## WHAT IS EXPECTED
Check each line of the data below for the string "motor", then state how many have it and nothing else.

(Items from a dataset)
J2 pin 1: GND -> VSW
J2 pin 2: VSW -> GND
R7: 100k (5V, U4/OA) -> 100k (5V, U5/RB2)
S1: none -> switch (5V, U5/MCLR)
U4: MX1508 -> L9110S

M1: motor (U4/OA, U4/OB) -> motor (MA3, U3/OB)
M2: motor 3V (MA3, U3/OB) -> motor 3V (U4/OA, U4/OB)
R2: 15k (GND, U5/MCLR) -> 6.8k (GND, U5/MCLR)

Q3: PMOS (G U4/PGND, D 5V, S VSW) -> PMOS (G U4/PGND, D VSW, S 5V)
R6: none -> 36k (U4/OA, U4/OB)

## EXPECTED ANSWER
2